= Beginning of Section =
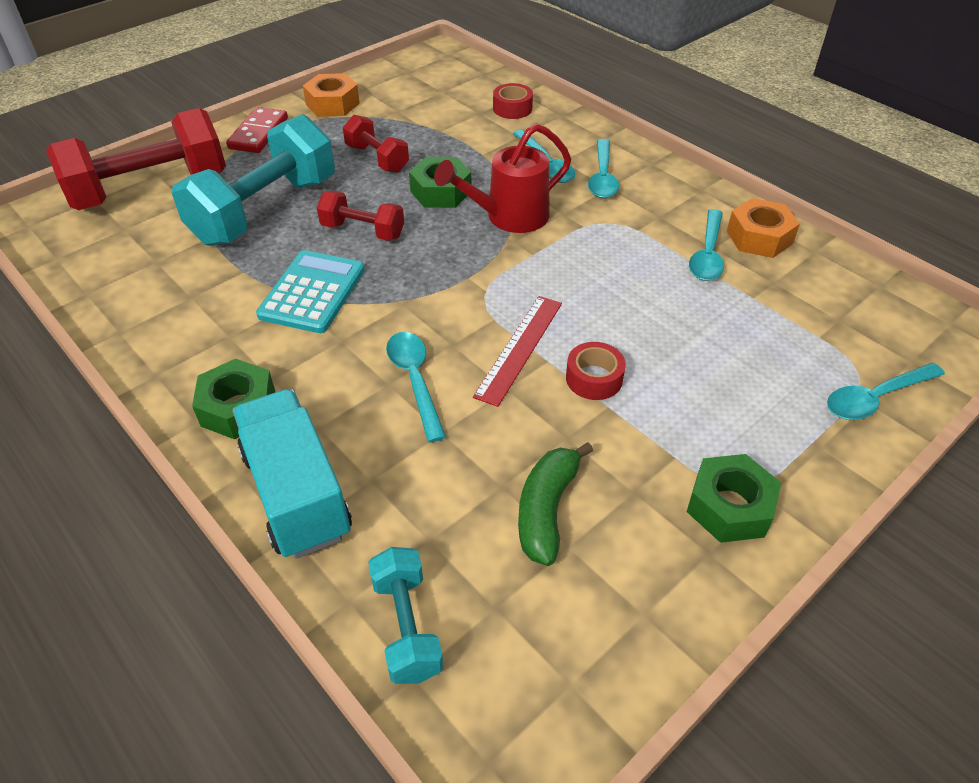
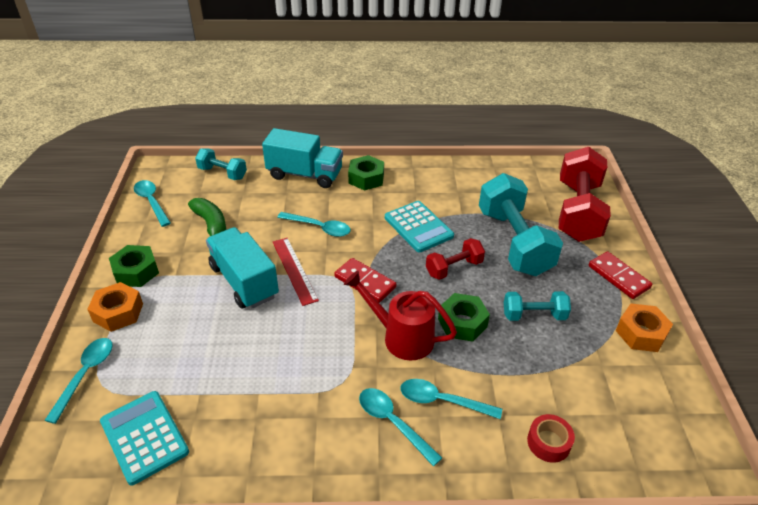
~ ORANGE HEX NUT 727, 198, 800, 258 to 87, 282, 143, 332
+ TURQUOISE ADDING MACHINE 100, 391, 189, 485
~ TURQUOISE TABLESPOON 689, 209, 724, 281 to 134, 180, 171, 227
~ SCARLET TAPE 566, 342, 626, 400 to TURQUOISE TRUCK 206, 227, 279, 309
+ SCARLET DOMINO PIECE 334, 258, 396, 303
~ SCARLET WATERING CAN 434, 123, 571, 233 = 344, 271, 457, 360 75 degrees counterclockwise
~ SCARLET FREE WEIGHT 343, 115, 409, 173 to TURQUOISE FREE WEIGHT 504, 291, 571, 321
= End of Section =
Copy the whole listing above word for word but do not carry over the pictures.

~ ORANGE HEX NUT 727, 198, 800, 258 to 87, 282, 143, 332
+ TURQUOISE ADDING MACHINE 100, 391, 189, 485
~ TURQUOISE TABLESPOON 689, 209, 724, 281 to 134, 180, 171, 227
~ SCARLET TAPE 566, 342, 626, 400 to TURQUOISE TRUCK 206, 227, 279, 309
+ SCARLET DOMINO PIECE 334, 258, 396, 303
~ SCARLET WATERING CAN 434, 123, 571, 233 = 344, 271, 457, 360 75 degrees counterclockwise
~ SCARLET FREE WEIGHT 343, 115, 409, 173 to TURQUOISE FREE WEIGHT 504, 291, 571, 321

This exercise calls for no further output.